#### [RECORDS TO PROCESS]
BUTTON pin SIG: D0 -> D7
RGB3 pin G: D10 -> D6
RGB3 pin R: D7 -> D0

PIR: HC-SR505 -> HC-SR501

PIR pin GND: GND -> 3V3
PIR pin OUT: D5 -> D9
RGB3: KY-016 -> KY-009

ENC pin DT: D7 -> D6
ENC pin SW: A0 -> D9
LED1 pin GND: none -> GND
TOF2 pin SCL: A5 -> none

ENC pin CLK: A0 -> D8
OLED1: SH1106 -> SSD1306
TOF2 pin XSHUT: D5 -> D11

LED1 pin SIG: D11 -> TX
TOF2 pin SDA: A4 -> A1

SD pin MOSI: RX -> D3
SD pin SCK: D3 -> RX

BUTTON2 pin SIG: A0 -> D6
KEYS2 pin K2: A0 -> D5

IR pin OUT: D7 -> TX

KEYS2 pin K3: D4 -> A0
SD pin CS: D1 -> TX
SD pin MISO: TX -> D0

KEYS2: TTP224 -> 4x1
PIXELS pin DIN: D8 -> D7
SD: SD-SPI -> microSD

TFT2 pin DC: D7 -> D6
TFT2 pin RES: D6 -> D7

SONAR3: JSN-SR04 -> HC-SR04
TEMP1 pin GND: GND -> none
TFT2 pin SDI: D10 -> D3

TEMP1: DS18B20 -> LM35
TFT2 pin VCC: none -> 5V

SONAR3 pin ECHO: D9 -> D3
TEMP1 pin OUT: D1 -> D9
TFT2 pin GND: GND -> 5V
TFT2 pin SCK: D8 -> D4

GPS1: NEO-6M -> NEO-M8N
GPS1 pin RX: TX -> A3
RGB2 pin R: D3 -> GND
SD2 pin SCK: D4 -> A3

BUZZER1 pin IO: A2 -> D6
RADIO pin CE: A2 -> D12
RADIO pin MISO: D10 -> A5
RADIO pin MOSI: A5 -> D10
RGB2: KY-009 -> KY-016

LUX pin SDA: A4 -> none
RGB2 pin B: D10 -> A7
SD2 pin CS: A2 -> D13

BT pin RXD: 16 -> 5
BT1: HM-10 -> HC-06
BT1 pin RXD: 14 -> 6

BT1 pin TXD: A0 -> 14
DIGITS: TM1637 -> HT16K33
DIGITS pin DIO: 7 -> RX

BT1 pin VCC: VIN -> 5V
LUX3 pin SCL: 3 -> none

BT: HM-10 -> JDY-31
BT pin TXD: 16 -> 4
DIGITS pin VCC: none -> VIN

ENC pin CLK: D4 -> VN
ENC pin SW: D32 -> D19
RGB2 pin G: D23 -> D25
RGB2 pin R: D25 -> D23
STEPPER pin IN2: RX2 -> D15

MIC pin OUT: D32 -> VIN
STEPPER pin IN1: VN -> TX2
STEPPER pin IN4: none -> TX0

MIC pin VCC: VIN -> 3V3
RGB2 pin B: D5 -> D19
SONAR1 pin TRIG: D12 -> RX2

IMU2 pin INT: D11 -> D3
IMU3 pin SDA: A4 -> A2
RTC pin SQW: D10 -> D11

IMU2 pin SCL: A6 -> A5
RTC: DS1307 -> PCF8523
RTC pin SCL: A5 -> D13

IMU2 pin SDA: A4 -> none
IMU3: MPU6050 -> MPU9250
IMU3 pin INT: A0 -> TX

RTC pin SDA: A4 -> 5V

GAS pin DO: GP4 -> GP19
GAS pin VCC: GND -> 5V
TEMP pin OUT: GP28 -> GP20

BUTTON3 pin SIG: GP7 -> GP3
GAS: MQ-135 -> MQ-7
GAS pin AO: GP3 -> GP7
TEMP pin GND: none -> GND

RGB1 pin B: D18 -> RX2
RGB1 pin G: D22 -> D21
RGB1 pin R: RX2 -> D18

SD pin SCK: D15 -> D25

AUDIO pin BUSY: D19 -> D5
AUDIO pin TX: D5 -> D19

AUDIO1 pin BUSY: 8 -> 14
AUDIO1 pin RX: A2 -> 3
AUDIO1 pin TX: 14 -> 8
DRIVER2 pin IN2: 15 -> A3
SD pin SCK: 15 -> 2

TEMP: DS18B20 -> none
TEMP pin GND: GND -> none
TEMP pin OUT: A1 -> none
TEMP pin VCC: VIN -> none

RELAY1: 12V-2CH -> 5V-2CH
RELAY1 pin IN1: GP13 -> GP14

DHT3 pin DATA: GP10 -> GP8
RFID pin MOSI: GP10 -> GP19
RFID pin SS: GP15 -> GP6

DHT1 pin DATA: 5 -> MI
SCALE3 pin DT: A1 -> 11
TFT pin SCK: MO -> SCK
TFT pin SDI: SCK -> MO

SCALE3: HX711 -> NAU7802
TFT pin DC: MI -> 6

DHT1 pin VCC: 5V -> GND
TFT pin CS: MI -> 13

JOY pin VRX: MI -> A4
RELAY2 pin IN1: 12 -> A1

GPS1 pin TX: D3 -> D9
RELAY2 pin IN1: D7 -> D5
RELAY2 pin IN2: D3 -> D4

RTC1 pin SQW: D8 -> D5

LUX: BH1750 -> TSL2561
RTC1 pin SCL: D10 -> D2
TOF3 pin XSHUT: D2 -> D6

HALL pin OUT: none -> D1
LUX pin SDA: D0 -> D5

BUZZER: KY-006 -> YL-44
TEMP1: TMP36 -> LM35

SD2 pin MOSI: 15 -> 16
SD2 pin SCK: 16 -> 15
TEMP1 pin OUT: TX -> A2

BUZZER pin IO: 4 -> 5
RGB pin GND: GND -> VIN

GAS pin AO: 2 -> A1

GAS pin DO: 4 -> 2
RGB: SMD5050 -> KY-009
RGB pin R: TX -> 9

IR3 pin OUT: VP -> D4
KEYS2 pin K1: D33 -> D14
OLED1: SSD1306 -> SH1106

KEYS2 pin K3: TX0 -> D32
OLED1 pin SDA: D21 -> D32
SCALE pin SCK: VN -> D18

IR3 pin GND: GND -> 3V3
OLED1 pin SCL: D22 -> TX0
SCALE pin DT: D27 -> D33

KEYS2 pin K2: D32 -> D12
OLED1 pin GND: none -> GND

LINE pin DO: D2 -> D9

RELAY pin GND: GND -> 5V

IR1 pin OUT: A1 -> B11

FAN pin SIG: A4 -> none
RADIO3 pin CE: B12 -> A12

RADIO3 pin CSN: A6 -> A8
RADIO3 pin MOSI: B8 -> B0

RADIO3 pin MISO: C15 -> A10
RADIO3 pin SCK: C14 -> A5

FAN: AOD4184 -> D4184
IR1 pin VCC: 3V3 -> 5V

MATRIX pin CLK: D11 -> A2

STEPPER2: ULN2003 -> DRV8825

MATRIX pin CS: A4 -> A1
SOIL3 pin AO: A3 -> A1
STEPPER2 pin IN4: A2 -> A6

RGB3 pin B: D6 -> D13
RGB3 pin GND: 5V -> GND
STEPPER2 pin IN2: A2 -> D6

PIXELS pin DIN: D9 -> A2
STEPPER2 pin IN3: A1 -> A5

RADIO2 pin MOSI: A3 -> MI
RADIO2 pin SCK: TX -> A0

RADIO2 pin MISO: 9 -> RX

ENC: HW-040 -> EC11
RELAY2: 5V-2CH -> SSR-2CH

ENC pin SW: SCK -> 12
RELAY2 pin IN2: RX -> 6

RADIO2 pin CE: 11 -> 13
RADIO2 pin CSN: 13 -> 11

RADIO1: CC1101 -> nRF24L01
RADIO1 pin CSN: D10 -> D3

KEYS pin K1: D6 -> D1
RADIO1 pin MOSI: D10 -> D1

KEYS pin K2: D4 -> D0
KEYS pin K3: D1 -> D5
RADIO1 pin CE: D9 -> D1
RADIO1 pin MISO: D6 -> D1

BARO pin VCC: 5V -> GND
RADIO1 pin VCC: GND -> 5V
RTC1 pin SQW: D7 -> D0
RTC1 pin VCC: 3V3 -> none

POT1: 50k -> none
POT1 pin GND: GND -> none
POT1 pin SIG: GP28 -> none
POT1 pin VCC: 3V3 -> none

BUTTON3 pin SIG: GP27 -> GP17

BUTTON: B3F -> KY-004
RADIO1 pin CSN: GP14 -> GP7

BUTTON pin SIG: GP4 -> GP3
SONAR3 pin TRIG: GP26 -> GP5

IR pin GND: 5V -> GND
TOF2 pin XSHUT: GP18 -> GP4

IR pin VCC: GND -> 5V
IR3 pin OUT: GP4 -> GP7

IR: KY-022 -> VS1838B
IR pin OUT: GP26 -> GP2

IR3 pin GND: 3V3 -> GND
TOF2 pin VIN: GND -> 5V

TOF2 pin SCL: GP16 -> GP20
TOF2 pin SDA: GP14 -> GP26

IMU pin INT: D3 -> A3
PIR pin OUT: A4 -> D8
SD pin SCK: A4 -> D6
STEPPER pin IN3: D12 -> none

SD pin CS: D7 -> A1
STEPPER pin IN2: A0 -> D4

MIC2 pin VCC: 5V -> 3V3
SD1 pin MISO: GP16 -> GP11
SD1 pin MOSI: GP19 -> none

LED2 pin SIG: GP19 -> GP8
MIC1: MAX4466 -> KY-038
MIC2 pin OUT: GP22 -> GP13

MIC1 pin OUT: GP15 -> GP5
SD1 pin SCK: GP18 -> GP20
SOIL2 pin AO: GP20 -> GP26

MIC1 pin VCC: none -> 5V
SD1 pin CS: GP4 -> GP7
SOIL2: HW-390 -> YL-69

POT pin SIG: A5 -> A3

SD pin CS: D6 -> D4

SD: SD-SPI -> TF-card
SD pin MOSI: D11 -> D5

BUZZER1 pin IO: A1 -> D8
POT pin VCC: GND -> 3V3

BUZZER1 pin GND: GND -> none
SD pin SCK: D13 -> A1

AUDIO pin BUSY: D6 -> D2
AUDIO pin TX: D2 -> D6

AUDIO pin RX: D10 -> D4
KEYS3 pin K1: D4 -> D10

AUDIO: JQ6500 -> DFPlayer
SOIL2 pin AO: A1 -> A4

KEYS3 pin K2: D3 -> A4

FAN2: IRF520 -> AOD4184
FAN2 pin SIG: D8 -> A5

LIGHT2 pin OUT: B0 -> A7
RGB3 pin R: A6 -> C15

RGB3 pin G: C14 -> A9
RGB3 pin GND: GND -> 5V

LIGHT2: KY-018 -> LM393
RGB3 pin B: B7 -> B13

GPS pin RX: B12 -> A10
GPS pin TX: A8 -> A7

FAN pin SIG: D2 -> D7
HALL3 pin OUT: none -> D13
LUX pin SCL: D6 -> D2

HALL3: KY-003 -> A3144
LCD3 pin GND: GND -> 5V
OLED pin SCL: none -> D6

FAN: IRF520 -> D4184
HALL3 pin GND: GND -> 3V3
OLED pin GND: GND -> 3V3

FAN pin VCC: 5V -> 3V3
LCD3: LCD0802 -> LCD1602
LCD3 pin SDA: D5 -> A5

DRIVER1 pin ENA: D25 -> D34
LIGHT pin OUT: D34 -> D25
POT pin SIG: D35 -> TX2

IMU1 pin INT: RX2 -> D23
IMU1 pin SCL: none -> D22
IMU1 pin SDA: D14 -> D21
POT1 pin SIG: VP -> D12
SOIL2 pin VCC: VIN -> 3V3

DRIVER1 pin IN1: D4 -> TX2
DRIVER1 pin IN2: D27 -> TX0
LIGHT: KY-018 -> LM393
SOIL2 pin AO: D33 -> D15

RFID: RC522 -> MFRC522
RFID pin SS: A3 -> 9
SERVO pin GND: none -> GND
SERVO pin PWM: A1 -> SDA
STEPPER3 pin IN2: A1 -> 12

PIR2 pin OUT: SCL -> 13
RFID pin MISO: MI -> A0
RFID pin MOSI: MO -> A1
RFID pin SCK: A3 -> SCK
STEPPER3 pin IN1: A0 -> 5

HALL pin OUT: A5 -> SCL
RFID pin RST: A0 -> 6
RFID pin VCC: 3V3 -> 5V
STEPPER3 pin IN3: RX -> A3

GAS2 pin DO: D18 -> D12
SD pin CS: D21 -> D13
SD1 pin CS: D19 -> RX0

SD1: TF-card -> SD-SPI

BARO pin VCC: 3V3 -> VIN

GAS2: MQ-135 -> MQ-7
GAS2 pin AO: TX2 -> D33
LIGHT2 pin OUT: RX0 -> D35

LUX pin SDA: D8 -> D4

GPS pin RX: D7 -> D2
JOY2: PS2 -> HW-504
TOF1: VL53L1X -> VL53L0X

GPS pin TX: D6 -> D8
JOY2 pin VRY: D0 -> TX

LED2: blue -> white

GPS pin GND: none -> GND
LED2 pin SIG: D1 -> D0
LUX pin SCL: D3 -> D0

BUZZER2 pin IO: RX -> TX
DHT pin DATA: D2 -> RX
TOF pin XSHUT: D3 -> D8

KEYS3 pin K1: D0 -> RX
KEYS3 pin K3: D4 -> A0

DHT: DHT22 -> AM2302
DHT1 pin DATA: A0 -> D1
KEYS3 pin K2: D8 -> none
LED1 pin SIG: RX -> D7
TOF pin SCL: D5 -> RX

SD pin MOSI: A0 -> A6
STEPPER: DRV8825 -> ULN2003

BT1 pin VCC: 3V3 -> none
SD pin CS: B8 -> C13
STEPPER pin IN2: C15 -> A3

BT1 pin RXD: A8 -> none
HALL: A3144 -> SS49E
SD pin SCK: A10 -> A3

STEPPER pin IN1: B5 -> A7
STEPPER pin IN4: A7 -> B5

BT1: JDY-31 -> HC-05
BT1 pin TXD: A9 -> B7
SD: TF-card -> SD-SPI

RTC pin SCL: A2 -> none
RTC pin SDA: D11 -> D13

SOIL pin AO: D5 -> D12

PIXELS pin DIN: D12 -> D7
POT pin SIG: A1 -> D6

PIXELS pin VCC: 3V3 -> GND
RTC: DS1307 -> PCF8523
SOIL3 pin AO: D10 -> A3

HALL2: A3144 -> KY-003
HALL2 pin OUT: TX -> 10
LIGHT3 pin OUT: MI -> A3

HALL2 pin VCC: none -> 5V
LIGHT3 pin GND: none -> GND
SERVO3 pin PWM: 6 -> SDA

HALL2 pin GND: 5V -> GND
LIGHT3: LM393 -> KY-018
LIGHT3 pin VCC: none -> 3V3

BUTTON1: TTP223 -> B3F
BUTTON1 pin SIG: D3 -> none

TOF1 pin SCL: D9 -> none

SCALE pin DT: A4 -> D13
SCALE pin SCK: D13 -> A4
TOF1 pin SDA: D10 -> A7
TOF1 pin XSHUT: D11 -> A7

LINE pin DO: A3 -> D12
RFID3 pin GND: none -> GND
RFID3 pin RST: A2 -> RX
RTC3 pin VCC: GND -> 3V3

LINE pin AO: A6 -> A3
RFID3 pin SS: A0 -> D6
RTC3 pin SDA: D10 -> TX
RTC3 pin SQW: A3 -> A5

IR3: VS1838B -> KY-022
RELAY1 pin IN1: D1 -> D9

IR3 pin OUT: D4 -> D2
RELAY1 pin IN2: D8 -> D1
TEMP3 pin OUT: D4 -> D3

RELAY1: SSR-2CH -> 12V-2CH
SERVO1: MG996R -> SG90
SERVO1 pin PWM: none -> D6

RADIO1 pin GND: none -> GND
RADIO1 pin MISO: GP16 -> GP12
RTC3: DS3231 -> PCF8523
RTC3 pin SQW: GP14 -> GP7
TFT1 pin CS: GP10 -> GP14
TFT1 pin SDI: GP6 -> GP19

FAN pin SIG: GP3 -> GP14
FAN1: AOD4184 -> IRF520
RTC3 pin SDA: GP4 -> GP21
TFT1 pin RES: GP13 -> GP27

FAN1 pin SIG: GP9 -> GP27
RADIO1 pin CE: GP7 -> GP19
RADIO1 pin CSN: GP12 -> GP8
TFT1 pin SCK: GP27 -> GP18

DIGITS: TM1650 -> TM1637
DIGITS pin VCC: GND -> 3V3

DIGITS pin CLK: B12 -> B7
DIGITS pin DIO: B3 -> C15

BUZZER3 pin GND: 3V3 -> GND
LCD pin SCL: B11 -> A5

#### [WHAT YOU WILL DO]
Everything from the line with "FAN1: AOD4184 -> IRF520" through the last line of the data above, please return word for word, and no other line.

#### [ANSWER FOR THIS EXERCISE]
FAN1: AOD4184 -> IRF520
RTC3 pin SDA: GP4 -> GP21
TFT1 pin RES: GP13 -> GP27

FAN1 pin SIG: GP9 -> GP27
RADIO1 pin CE: GP7 -> GP19
RADIO1 pin CSN: GP12 -> GP8
TFT1 pin SCK: GP27 -> GP18

DIGITS: TM1650 -> TM1637
DIGITS pin VCC: GND -> 3V3

DIGITS pin CLK: B12 -> B7
DIGITS pin DIO: B3 -> C15

BUZZER3 pin GND: 3V3 -> GND
LCD pin SCL: B11 -> A5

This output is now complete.